→ Exercise brief: Transcribe the entries that follow, word for word.

→ Records supplied:
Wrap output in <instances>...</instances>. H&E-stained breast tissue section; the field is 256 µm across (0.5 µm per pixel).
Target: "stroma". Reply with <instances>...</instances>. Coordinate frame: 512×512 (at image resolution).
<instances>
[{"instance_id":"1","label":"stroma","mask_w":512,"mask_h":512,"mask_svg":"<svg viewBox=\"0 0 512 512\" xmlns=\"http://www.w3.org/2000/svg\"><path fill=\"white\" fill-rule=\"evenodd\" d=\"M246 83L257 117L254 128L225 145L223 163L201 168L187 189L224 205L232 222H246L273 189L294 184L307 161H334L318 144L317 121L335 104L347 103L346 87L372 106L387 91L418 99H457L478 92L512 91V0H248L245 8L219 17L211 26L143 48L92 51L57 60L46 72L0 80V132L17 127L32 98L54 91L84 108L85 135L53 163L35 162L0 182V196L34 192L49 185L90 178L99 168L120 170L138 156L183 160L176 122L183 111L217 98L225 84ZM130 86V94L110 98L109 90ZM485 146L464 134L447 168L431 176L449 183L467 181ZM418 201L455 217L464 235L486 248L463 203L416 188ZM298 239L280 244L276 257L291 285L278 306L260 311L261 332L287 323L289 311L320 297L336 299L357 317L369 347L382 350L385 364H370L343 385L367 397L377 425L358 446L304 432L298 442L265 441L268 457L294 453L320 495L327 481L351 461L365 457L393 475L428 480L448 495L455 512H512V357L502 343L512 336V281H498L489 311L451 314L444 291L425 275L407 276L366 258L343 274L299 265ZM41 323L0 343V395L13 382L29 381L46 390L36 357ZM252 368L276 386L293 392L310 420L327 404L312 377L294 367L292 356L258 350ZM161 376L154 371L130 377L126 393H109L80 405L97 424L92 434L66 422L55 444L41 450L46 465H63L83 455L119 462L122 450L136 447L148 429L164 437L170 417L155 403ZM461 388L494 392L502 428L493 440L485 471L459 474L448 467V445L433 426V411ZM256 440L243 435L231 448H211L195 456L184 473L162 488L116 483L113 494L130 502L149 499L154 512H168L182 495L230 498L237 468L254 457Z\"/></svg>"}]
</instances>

→ Result below:
Wrap output in <instances>...</instances>. H&E-stained breast tissue section; the field is 256 µm across (0.5 µm per pixel).
Target: "stroma". Reply with <instances>...</instances>. Coordinate frame: 512×512 (at image resolution).
<instances>
[{"instance_id":"1","label":"stroma","mask_w":512,"mask_h":512,"mask_svg":"<svg viewBox=\"0 0 512 512\" xmlns=\"http://www.w3.org/2000/svg\"><path fill=\"white\" fill-rule=\"evenodd\" d=\"M246 83L257 117L254 128L225 145L223 163L201 168L187 189L224 205L232 222H246L273 189L294 184L307 161H334L318 144L317 121L335 104L347 103L346 87L372 106L387 91L418 99H457L478 92L512 91V0H248L245 8L219 17L211 26L143 48L92 51L57 60L46 72L0 80V132L17 127L32 98L54 91L84 108L85 135L53 163L35 162L0 182V196L34 192L49 185L90 178L99 168L120 170L138 156L183 160L176 122L183 111L217 98L225 84ZM130 86V94L110 98L109 90ZM485 146L464 134L447 168L431 176L449 183L467 181ZM418 201L455 217L464 235L486 248L463 203L416 188ZM298 239L280 244L276 257L291 285L278 306L260 311L261 332L287 323L289 311L320 297L336 299L357 317L369 347L382 350L385 364H370L343 385L367 397L377 425L358 446L304 432L298 442L265 441L268 457L294 453L320 495L327 481L351 461L365 457L393 475L428 480L448 495L455 512H512V357L502 343L512 336V281H498L489 311L451 314L444 291L425 275L407 276L366 258L343 274L299 265ZM41 323L0 343V395L13 382L29 381L46 390L36 357ZM252 368L276 386L293 392L310 420L327 404L312 377L294 367L292 356L258 350ZM161 376L154 371L130 377L126 393H109L80 405L97 424L92 434L66 422L55 444L41 450L46 465H63L83 455L119 462L122 450L136 447L148 429L164 437L170 417L155 403ZM461 388L494 392L502 428L493 440L485 471L459 474L448 467V445L433 426V411ZM256 440L243 435L231 448H211L195 456L184 473L162 488L116 483L113 494L130 502L149 499L154 512H168L182 495L230 498L237 468L254 457Z\"/></svg>"}]
</instances>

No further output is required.